WHAT THE EXERCISE ASKS — Every record should be written out exactly, with the pictures left out.

Dataset entries
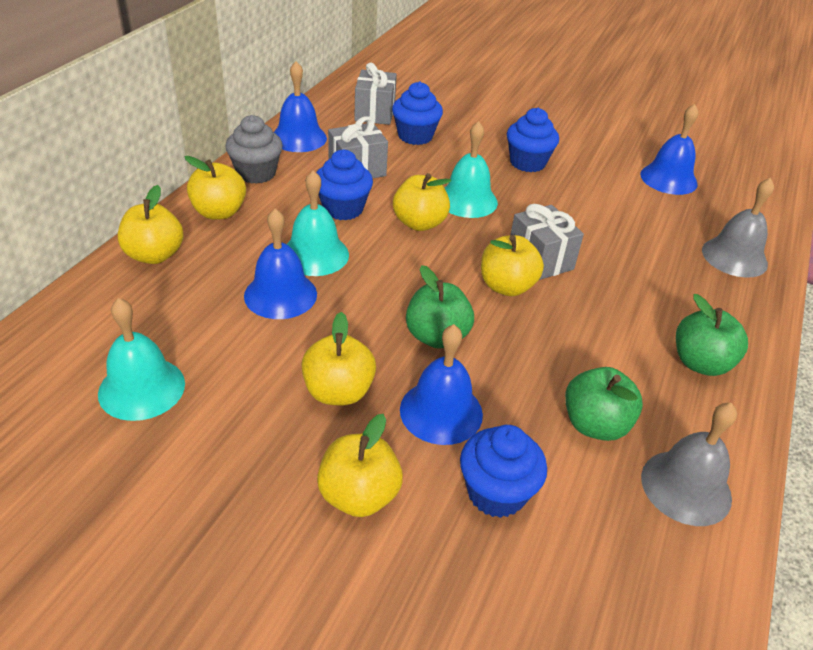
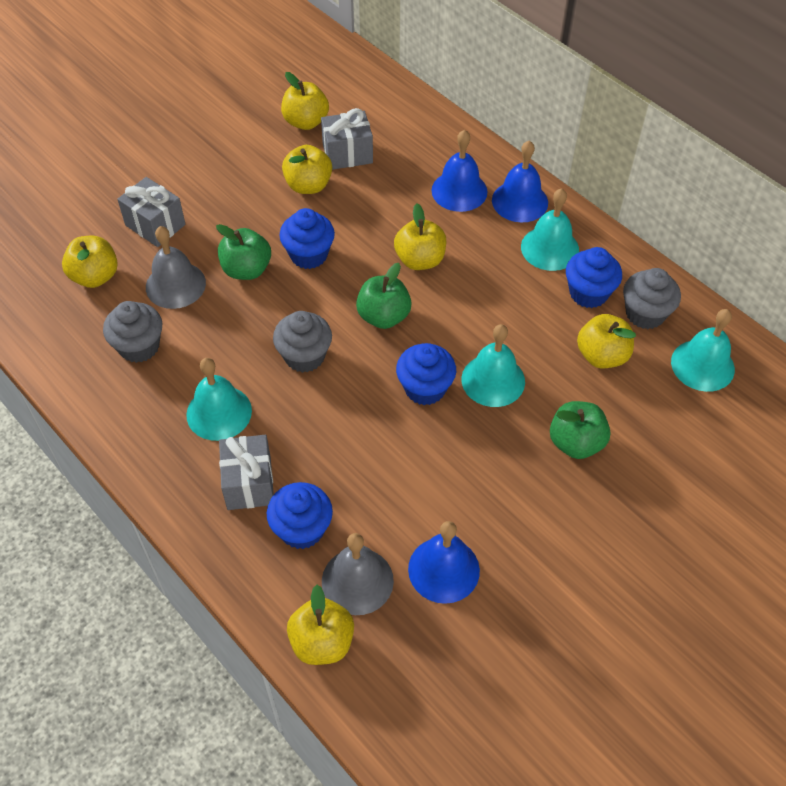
blue bell: 4 -> 3
grey cupcake: 1 -> 3
turquoise bell: 3 -> 4

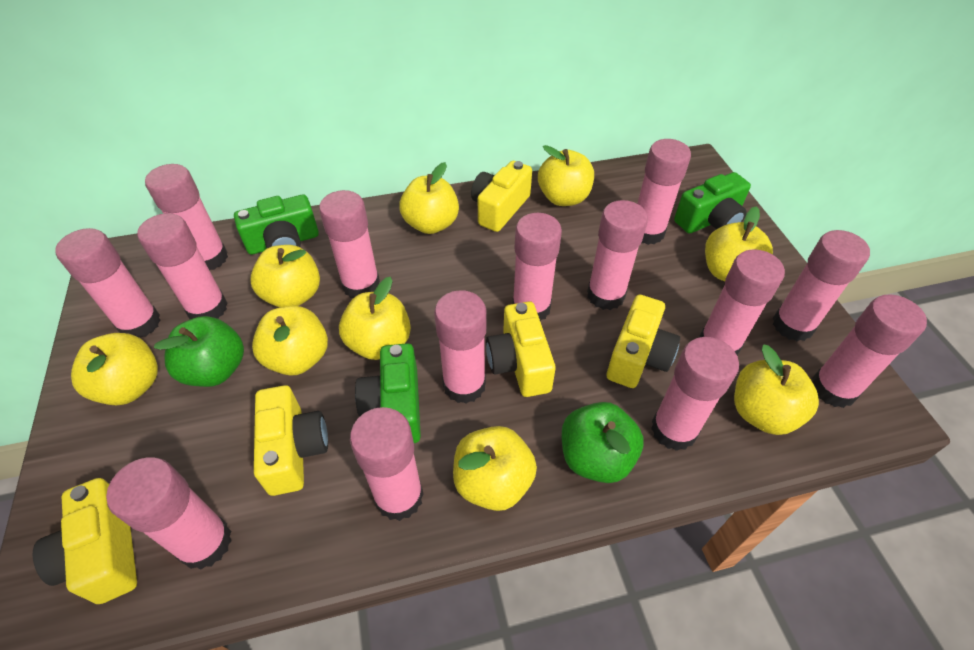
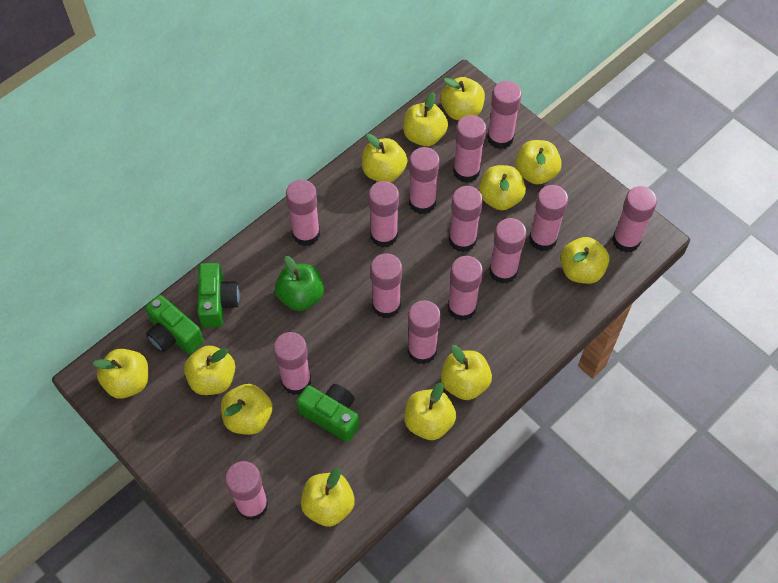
green apple: 2 -> 1
yellow apple: 9 -> 12
yellow camera: 5 -> 0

EXPECTED ANSWER —
blue bell: 4 -> 3
grey cupcake: 1 -> 3
turquoise bell: 3 -> 4

green apple: 2 -> 1
yellow apple: 9 -> 12
yellow camera: 5 -> 0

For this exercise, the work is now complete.